* _TO DO_
Using the records below, transcribe word for word the stretch from the line that contains "Q1: NPN (B GATE, C" through the line that contains "C4: none -> 330nF (T27, VBUS)", both end lines included, and nothing else.

------ EXCERPTED DATA ------

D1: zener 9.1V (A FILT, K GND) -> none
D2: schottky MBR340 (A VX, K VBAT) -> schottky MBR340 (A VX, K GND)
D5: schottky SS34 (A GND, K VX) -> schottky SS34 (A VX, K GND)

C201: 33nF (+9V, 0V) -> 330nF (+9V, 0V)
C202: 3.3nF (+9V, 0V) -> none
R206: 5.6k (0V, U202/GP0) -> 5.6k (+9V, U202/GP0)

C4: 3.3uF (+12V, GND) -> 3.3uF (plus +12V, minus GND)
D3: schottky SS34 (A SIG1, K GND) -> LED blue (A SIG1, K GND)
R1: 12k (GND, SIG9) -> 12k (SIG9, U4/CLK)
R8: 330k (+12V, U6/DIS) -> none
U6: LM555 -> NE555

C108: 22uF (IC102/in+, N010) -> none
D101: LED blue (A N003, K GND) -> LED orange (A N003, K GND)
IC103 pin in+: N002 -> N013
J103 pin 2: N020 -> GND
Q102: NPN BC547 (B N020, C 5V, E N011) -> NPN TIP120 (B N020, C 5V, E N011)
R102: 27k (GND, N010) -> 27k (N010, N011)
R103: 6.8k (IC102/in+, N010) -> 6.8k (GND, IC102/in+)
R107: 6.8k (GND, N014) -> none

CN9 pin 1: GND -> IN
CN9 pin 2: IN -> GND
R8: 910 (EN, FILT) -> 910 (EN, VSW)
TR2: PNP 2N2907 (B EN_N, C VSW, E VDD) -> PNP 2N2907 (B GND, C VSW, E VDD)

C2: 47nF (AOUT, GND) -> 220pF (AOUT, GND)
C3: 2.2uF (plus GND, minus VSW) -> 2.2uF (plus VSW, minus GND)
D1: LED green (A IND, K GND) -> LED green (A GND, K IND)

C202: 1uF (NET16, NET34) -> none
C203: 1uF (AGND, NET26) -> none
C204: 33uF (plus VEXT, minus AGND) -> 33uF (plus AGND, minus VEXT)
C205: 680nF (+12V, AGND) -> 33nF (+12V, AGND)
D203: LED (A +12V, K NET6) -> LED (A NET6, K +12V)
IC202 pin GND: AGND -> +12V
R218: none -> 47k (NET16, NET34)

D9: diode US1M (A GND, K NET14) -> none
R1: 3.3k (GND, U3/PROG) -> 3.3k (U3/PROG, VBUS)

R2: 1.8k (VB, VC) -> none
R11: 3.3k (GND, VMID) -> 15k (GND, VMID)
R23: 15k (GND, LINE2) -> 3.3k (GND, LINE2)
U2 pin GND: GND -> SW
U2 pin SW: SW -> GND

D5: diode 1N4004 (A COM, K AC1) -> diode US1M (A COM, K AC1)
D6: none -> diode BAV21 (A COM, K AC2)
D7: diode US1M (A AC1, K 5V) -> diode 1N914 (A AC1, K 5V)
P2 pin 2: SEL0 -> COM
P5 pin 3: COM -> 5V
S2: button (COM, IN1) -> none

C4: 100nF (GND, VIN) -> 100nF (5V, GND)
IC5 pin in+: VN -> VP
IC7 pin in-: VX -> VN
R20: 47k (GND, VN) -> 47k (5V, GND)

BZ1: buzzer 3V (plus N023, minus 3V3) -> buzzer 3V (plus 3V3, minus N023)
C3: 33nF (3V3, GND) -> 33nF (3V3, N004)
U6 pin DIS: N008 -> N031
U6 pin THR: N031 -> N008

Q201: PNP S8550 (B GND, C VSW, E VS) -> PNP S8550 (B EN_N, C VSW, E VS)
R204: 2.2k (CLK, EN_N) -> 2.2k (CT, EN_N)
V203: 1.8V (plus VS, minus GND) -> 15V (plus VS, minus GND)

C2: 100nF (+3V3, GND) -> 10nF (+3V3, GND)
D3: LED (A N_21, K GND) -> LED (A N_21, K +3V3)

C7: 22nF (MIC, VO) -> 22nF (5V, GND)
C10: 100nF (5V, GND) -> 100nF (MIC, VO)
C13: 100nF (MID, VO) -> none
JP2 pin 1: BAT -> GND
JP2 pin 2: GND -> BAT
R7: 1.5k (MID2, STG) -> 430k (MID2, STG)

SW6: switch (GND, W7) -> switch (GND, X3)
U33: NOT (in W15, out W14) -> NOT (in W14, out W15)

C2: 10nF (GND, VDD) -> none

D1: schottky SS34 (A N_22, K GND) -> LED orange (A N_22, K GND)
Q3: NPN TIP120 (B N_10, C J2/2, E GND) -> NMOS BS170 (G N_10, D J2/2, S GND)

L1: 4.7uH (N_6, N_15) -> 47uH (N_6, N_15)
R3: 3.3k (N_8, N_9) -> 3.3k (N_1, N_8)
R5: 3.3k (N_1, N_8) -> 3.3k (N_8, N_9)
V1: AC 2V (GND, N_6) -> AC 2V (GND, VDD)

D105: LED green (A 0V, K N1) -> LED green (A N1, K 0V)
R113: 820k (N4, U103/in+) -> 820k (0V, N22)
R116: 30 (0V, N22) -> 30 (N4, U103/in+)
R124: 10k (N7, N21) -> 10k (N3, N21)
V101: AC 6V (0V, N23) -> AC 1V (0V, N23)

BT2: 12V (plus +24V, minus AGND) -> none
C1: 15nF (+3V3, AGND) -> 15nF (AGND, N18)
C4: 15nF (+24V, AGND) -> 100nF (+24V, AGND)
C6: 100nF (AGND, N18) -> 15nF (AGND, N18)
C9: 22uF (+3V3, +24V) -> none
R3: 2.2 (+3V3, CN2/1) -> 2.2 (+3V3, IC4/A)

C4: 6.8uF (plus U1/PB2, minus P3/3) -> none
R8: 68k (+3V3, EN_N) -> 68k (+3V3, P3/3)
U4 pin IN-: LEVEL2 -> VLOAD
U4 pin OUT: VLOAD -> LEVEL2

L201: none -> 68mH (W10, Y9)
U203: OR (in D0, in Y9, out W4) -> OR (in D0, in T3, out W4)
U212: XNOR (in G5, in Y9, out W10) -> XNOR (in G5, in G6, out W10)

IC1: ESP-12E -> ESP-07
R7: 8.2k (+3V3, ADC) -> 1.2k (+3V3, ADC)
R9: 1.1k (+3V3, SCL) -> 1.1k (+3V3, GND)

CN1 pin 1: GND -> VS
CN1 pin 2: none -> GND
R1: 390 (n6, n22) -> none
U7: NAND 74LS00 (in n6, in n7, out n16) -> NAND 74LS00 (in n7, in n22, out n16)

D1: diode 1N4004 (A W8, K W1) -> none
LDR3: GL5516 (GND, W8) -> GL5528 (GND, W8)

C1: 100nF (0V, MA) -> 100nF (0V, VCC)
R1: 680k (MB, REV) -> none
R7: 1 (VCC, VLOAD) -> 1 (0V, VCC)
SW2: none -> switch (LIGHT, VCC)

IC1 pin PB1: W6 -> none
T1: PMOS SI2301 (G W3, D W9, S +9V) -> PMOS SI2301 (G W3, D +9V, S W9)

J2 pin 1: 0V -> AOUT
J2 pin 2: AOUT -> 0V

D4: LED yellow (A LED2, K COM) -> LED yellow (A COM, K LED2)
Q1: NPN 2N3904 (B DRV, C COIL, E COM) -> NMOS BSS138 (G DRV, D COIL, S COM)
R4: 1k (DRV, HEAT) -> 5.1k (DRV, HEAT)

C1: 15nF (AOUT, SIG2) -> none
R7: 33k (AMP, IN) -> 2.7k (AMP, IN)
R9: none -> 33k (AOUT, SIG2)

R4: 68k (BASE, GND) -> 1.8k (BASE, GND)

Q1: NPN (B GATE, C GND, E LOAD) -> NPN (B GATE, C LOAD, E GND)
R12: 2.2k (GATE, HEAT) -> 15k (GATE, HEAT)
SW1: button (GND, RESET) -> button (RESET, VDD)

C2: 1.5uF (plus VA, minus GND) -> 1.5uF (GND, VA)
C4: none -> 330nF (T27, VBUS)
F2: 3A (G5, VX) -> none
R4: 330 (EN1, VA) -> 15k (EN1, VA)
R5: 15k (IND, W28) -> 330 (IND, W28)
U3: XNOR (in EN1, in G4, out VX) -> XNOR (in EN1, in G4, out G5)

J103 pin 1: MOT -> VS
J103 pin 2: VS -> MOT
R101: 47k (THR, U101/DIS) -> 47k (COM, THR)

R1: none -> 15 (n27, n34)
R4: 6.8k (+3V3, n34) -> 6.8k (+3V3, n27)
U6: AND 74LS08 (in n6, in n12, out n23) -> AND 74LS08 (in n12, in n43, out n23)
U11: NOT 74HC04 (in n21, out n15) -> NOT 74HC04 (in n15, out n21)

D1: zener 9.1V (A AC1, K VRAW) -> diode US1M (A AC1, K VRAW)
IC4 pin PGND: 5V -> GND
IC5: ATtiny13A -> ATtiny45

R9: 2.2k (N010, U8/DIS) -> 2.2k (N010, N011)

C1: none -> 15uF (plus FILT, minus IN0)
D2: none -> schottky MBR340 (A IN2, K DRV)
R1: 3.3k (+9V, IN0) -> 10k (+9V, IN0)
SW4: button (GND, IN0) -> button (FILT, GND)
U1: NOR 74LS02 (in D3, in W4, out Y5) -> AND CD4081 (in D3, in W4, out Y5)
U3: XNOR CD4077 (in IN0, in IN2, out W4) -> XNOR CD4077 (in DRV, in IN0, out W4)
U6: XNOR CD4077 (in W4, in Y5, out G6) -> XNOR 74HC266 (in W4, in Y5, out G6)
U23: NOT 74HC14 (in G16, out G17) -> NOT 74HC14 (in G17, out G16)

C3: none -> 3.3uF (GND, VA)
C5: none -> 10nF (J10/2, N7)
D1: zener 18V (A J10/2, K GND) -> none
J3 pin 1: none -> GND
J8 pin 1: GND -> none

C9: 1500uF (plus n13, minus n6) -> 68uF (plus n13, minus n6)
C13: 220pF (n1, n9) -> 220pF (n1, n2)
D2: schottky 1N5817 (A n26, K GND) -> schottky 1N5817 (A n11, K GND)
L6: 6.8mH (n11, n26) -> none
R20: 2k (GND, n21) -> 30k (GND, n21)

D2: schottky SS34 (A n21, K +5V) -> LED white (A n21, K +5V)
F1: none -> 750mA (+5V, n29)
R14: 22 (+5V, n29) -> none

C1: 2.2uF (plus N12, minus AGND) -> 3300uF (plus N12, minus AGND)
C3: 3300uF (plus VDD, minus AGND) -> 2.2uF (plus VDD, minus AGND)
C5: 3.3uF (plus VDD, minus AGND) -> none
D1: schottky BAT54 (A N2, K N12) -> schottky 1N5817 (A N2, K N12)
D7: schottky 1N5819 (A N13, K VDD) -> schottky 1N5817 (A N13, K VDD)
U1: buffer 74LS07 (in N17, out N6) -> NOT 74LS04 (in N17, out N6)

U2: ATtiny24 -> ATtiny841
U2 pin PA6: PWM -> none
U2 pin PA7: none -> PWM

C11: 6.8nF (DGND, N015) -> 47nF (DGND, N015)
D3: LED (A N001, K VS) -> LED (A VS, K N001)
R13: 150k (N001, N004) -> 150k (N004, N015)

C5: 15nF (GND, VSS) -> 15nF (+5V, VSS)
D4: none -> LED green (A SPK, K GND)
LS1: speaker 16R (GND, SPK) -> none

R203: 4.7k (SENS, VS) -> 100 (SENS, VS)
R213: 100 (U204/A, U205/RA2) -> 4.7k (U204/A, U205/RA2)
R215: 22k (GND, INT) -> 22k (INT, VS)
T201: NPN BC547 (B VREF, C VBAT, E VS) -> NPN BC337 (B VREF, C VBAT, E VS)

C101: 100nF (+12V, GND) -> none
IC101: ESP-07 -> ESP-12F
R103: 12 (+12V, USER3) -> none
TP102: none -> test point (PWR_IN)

------

* _WRITTEN ANSWER_
Q1: NPN (B GATE, C GND, E LOAD) -> NPN (B GATE, C LOAD, E GND)
R12: 2.2k (GATE, HEAT) -> 15k (GATE, HEAT)
SW1: button (GND, RESET) -> button (RESET, VDD)

C2: 1.5uF (plus VA, minus GND) -> 1.5uF (GND, VA)
C4: none -> 330nF (T27, VBUS)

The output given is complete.